Colored item counts:
+---+
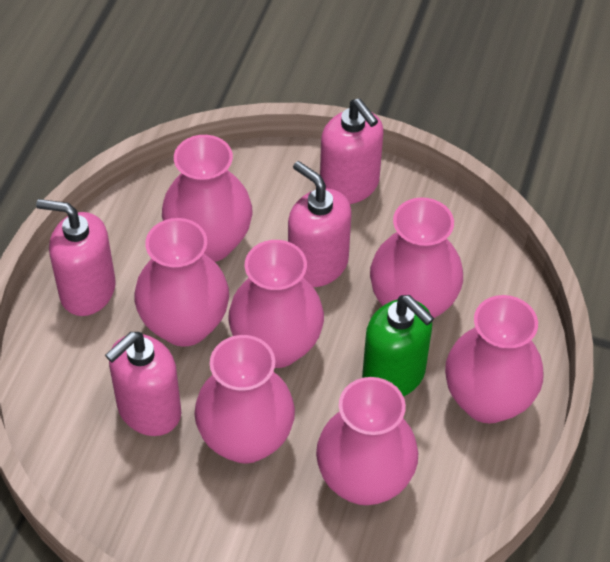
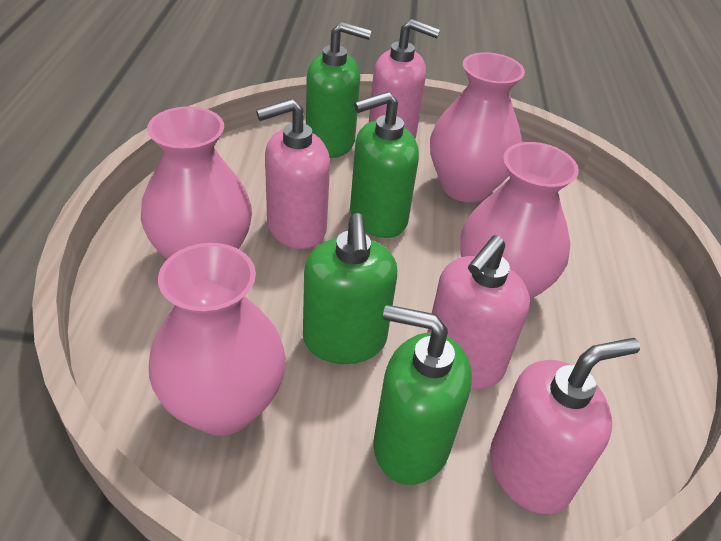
green soap dispenser: [362,295,434,396] = 1 -> [303,213,397,364] [306,22,372,158] [350,92,419,238] [374,305,472,485] = 4
pink vase: [134,218,229,347] [162,135,253,262] [194,335,295,464] [228,240,324,368] [316,377,418,505] [370,197,463,318] [445,295,543,424] = 7 -> [141,106,252,259] [149,243,286,435] [430,52,525,202] [460,142,579,299] = 4

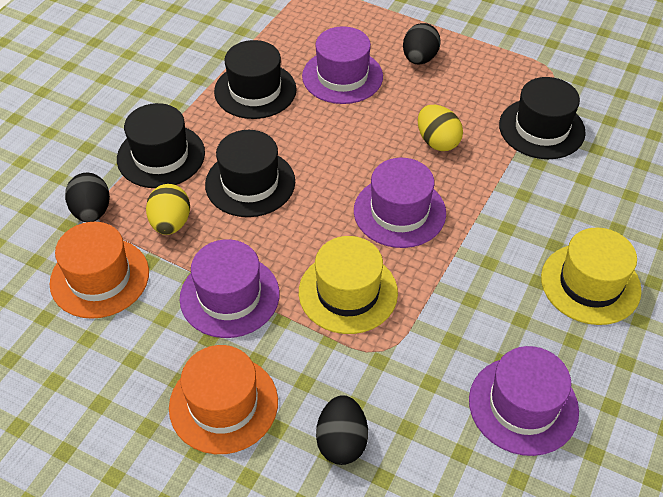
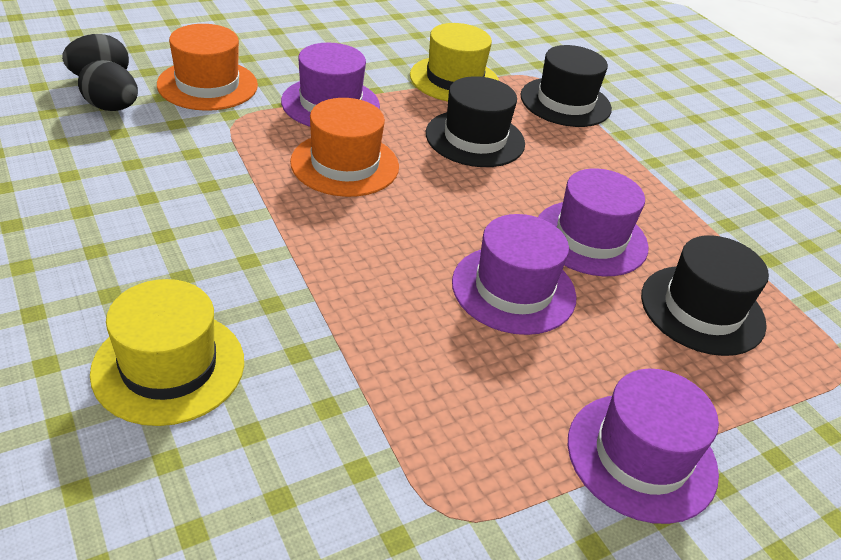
black egg: [65,173,110,222] [316,395,368,465] [403,23,440,64] = 3 -> [62,34,129,76] [78,60,138,111] = 2
black hat: [117,103,205,188] [205,130,295,217] [214,40,297,119] [499,77,586,159] = 4 -> [426,76,525,167] [520,45,612,127] [641,235,769,356] = 3
yellow egg: [146,184,190,235] [418,105,463,151] = 2 -> none = 0

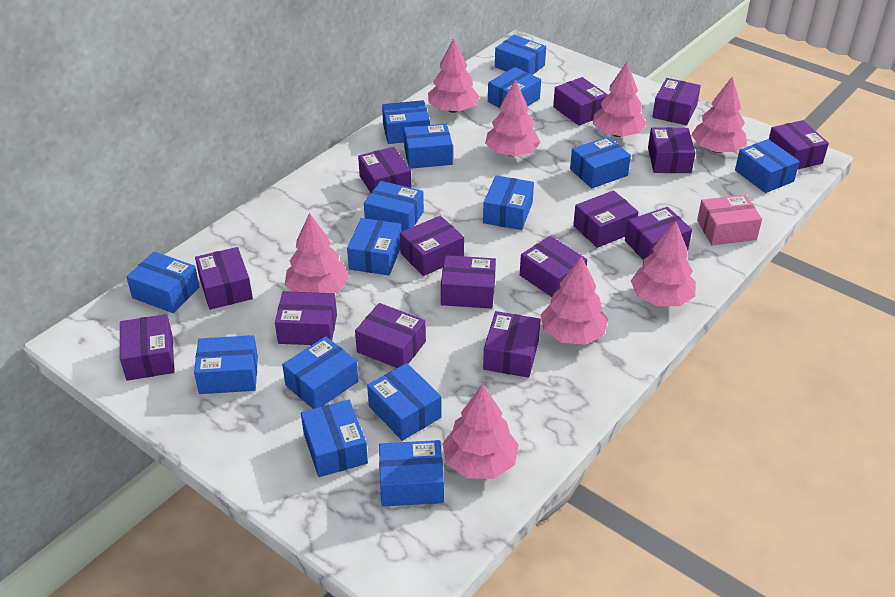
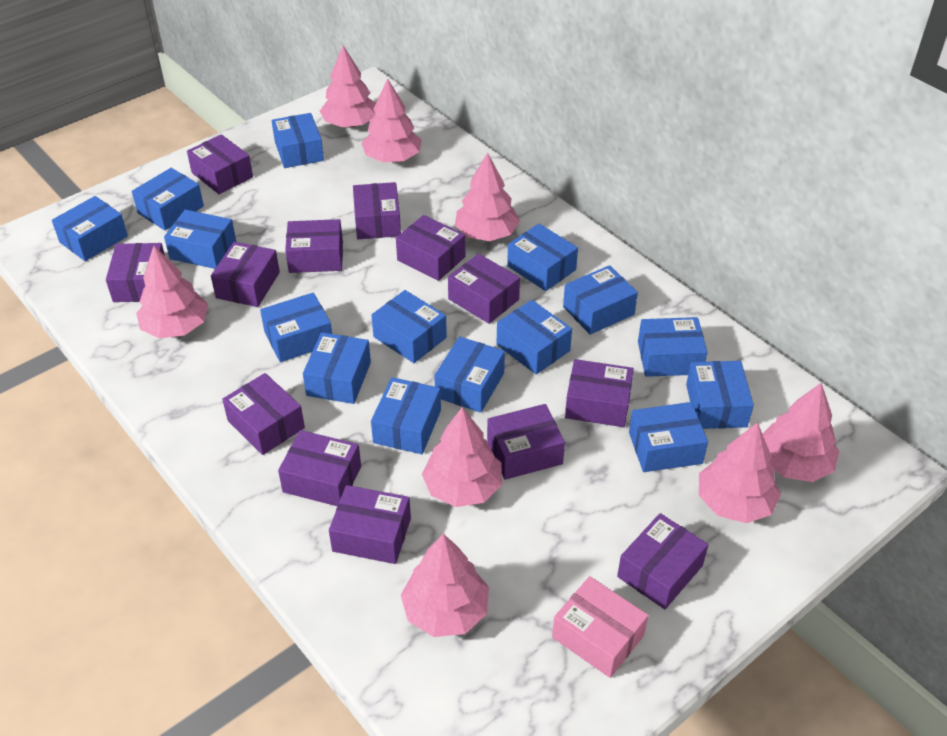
purple box: [120,314,175,381] [195,247,253,310] [275,291,337,345] [355,303,426,368] [358,147,412,193] [400,216,464,276] [441,255,496,309] [483,311,541,378] [520,236,587,297] [553,77,608,126] [573,190,639,248] [625,207,692,260] [648,127,695,173] [652,78,701,125] [769,120,829,170] = 15 -> [106,243,165,302] [187,134,253,194] [211,242,280,307] [222,373,305,455] [278,430,361,506] [285,219,343,273] [329,485,411,564] [353,182,401,239] [396,215,465,281] [448,254,520,324] [487,404,565,480] [565,359,634,427] [617,513,708,609] = 13

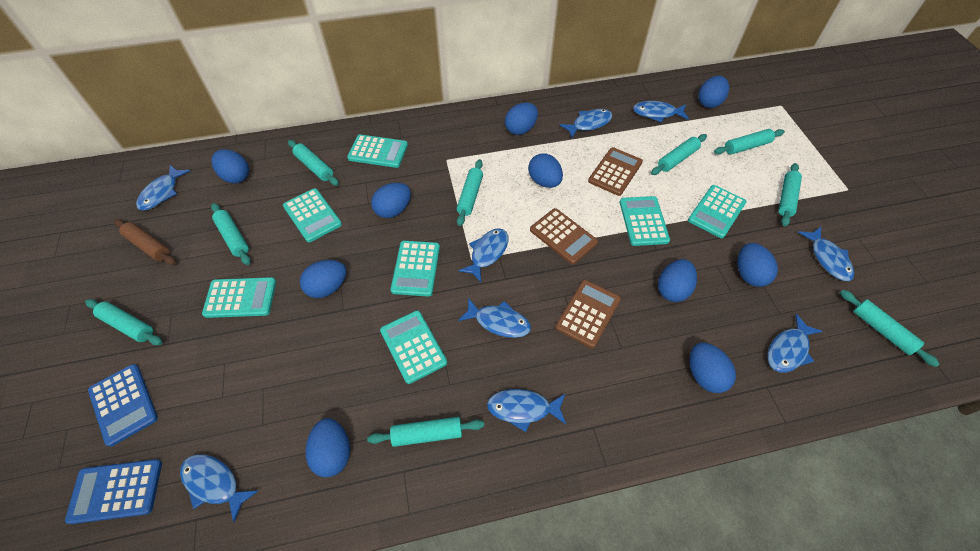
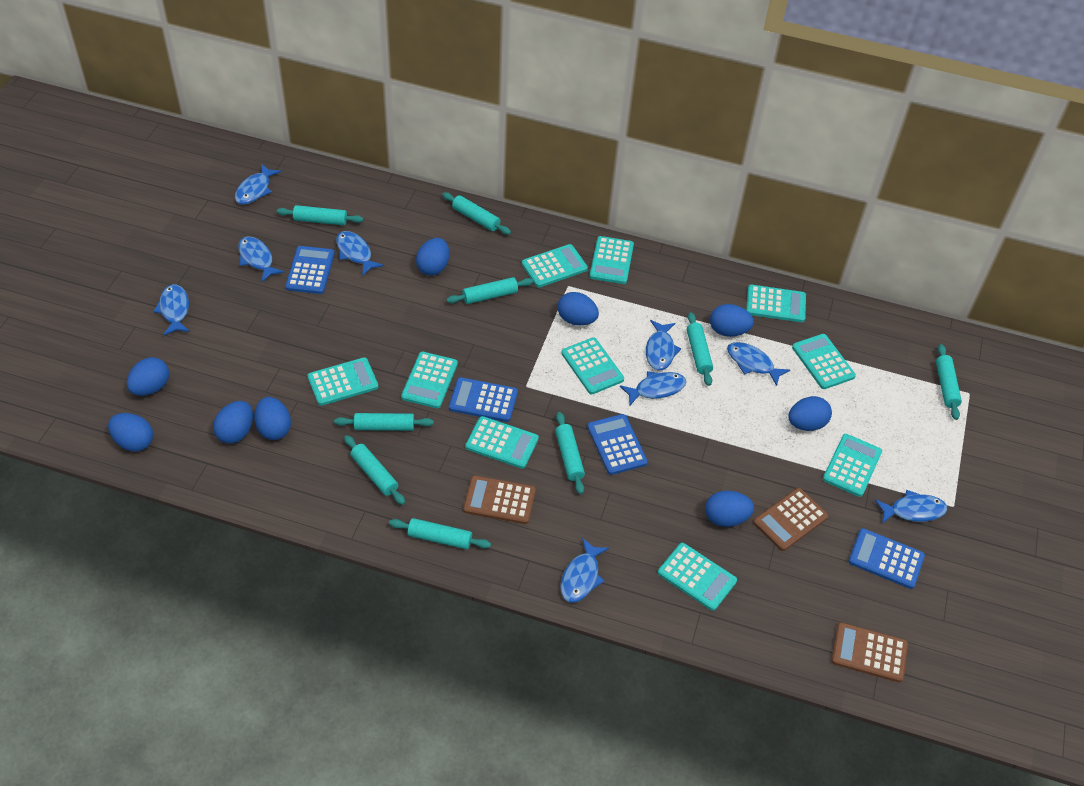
blue calculator: [65,459,162,524] [88,364,158,447] = 2 -> [285,246,335,294] [449,377,518,422] [587,414,648,475] [848,528,925,589] = 4
blue egg: [212,149,249,183] [300,260,346,298] [306,418,350,477] [371,183,411,218] [505,103,538,135] [528,153,563,188] [658,259,697,302] [690,343,736,393] [698,76,729,108] [737,243,778,287] = 10 -> [108,413,153,451] [127,357,169,396] [213,401,253,444] [254,397,291,440] [416,238,449,276] [558,292,599,325] [705,491,754,527] [710,304,754,337] [788,396,832,431] = 9
brown rolling pin: [114,219,176,265] = 1 -> none = 0
turquoise calculator: [202,277,276,318] [283,188,342,242] [347,134,408,168] [380,311,447,384] [391,241,440,296] [620,196,670,246] [688,185,747,238] = 7 -> [307,357,378,406] [401,352,458,409] [465,416,539,469] [522,244,588,287] [561,337,624,394] [590,236,634,284] [658,543,737,611] [746,285,806,322] [792,334,856,389] [823,434,882,497] = 10

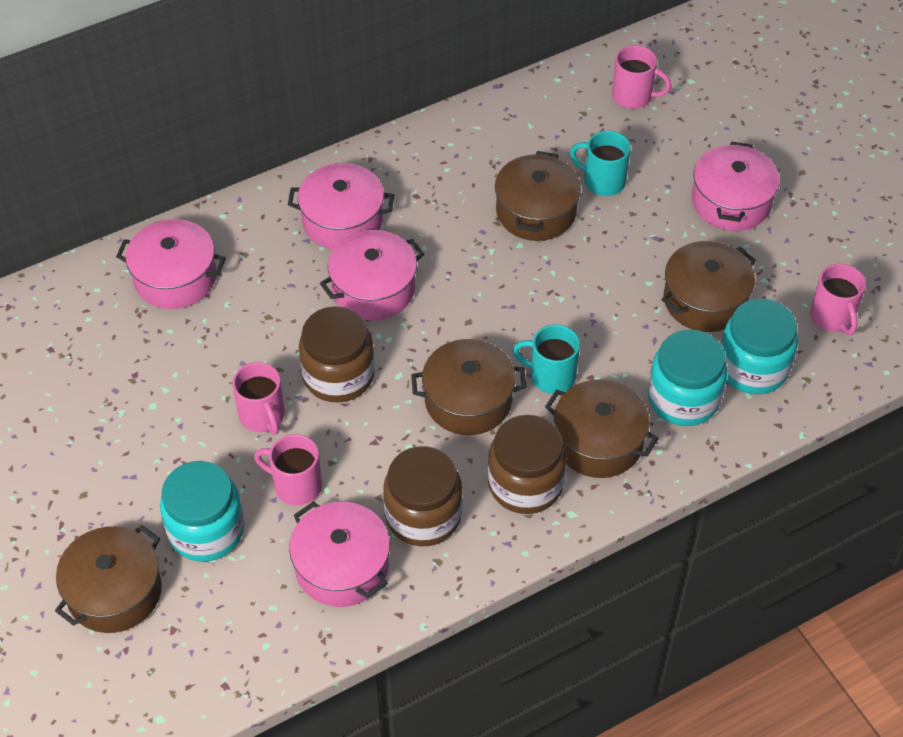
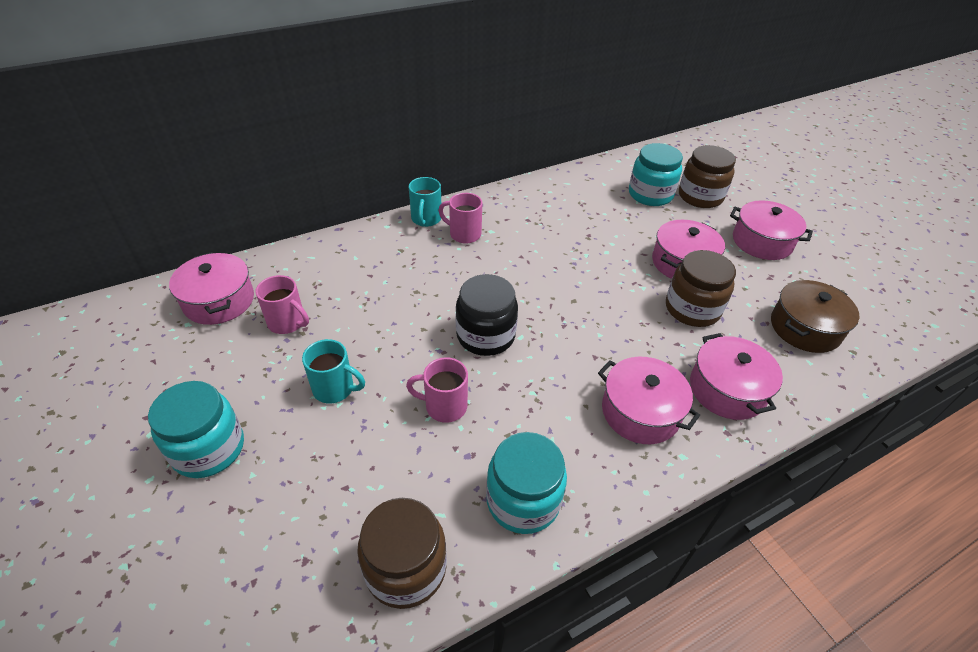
black jar: none = 0 -> [456,274,518,356] = 1
brown pot: [55,525,162,633] [411,339,527,435] [495,151,581,241] [545,379,659,478] [661,241,756,332] = 5 -> [771,280,859,353] = 1
pink mug: [232,362,285,435] [254,434,322,506] [612,45,671,109] [810,264,866,335] = 4 -> [255,275,309,334] [406,357,468,423] [438,193,482,244] = 3

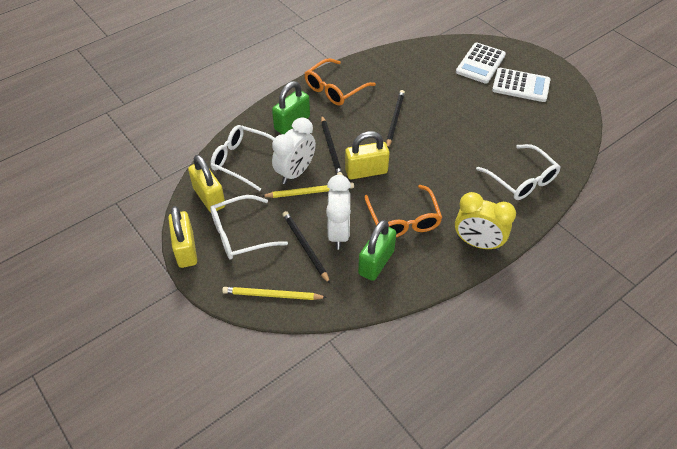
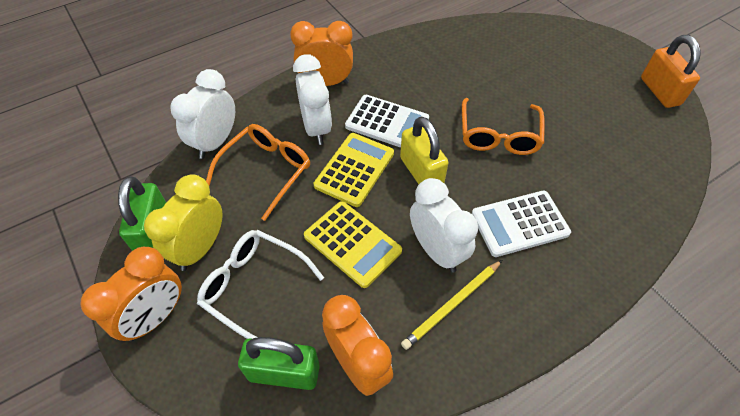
black pencil: [283,211,330,284] [321,115,343,175] [386,90,405,148] = 3 -> none = 0
orange clock: none = 0 -> [80,247,182,341] [290,21,353,86] [322,295,393,396] = 3
orange padlock: none = 0 -> [641,35,701,108] = 1
white clock: [272,117,316,184] [326,175,351,249] = 2 -> [170,69,235,159] [293,54,332,145] [410,178,478,273] = 3
white glasses: [210,125,275,191] [210,195,288,260] [476,144,561,200] = 3 -> [197,230,324,339] = 1
yellow calculator: none = 0 -> [304,201,402,288] [314,133,394,207] = 2
yellow padlock: [168,206,197,268] [188,155,225,212] [345,131,389,179] = 3 -> [400,117,448,184] = 1
yellow pencil: [222,287,327,300] [262,183,354,198] = 2 -> [401,260,502,350] = 1

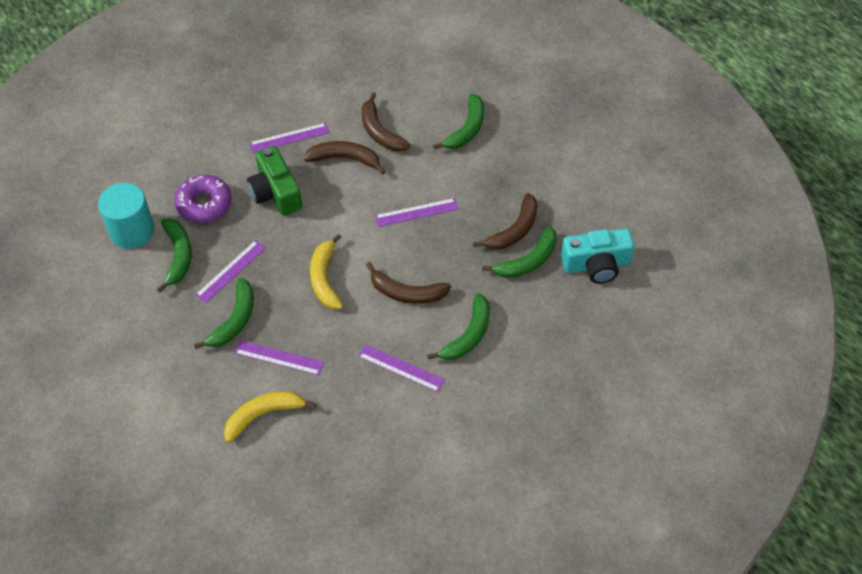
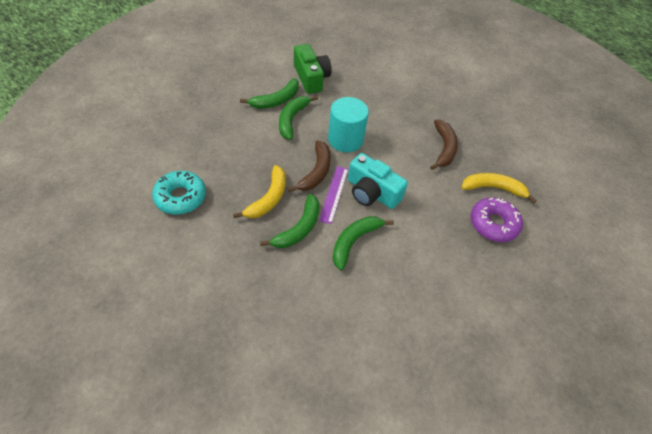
brown banana: [304,141,386,175] [361,92,411,151] [366,262,451,304] [473,193,538,250] = 4 -> [288,140,331,192] [430,120,458,170] = 2
green banana: [157,218,192,292] [194,278,254,349] [427,293,490,360] [433,93,484,149] [482,226,557,278] = 5 -> [240,78,299,109] [260,194,319,248] [279,96,318,140] [333,216,394,270] = 4
purple ruler: [195,240,266,303] [235,340,324,375] [249,123,330,153] [358,344,445,392] [375,198,459,227] = 5 -> [319,166,349,224] = 1
turquoise donut: none = 0 -> [152,171,206,215] = 1

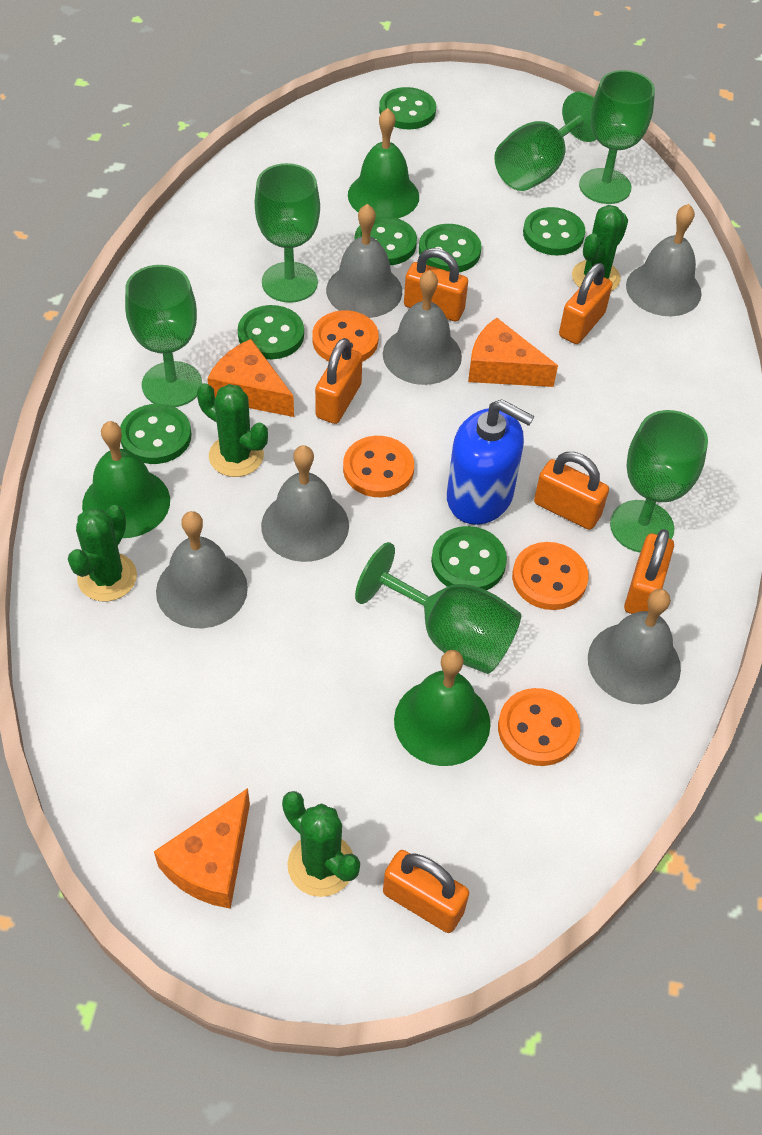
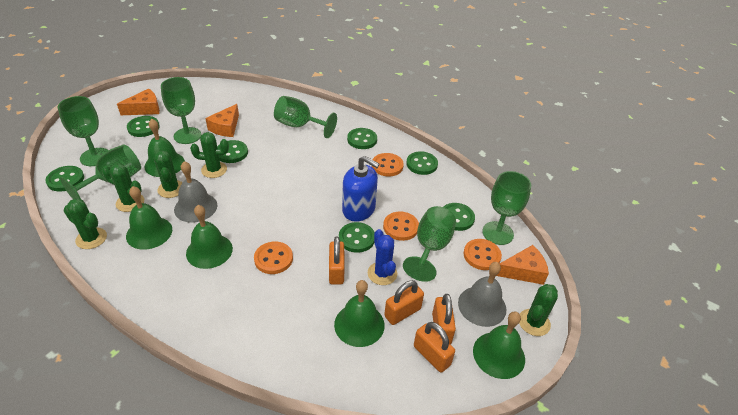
blue cactus: none = 0 -> [368,229,397,285] = 1
green bell: [82,421,170,538] [348,108,419,218] [394,650,491,766] = 3 -> [126,186,172,250] [144,119,185,177] [186,205,233,269] [334,280,384,347] [473,311,525,379] = 5
green cactus: [68,505,137,601] [197,383,268,477] [282,791,360,897] [572,205,628,291] = 4 -> [63,199,107,249] [102,164,144,212] [154,151,183,198] [190,132,229,178] [519,284,558,336] = 5
grey bell: [156,511,248,628] [261,445,349,562] [326,204,402,318] [383,270,462,385] [588,589,681,704] [626,204,701,316] = 6 -> [174,161,217,223] [458,262,506,327] = 2
orange padlock: [315,338,362,424] [383,850,469,933] [404,248,468,321] [534,452,609,530] [559,263,612,344] [624,529,674,614] = 6 -> [329,236,345,284] [384,280,424,325] [414,322,455,373] [432,294,456,344] = 4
+---+
### Action item
Output the number of lines above holding the word "white", and nothing besides it.

### The answer
2